Required work - Find the line in the entries below that contains "(519, 309) = (512, 182): black". Repeat it exactly, and every line after it through the line that contains "(614, 319) = (569, 144): purple".

[[ Given data open ]]

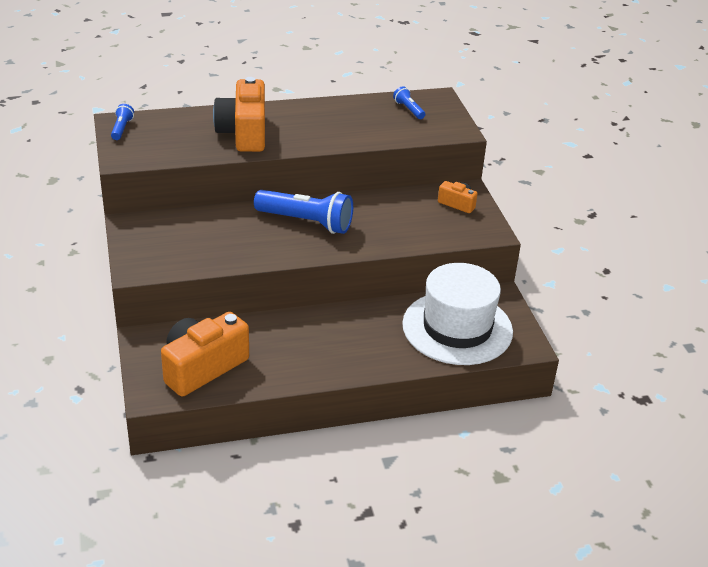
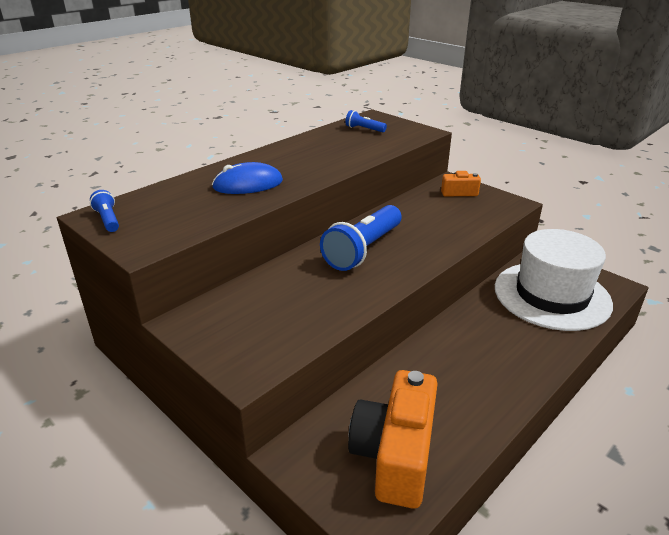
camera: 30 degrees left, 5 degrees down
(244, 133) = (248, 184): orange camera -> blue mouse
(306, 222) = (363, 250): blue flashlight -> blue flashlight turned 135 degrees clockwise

[[ Given data closed ]]
[[ Given data open ]]

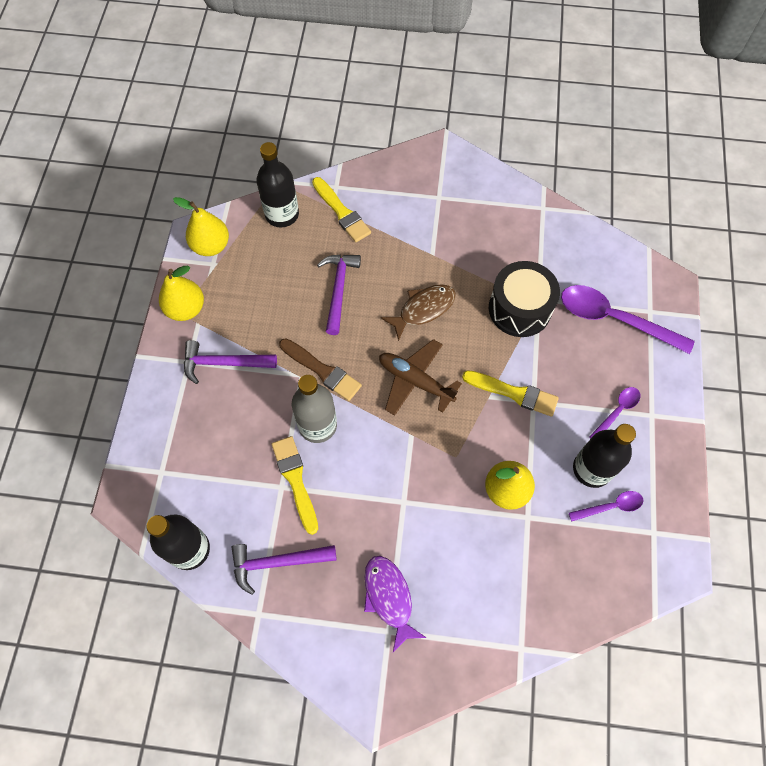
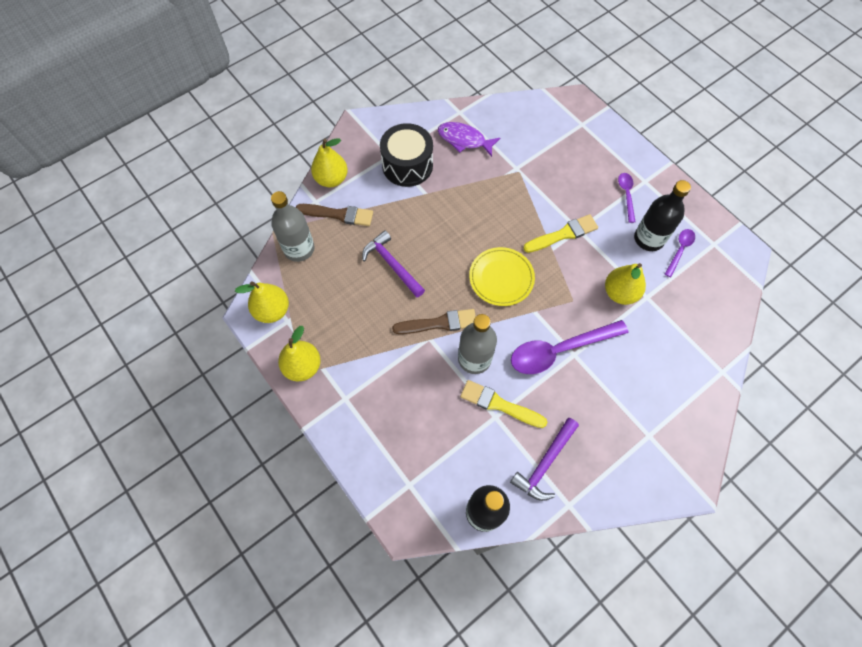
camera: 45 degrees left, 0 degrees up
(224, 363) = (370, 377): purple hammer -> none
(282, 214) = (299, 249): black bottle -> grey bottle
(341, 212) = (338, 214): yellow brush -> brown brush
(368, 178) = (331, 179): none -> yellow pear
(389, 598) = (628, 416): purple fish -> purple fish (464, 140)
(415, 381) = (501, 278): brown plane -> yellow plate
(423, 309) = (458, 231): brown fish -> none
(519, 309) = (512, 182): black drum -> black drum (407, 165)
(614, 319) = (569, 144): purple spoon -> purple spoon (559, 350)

[[ Given data closed ]]

Task solution -
(519, 309) = (512, 182): black drum -> black drum (407, 165)
(614, 319) = (569, 144): purple spoon -> purple spoon (559, 350)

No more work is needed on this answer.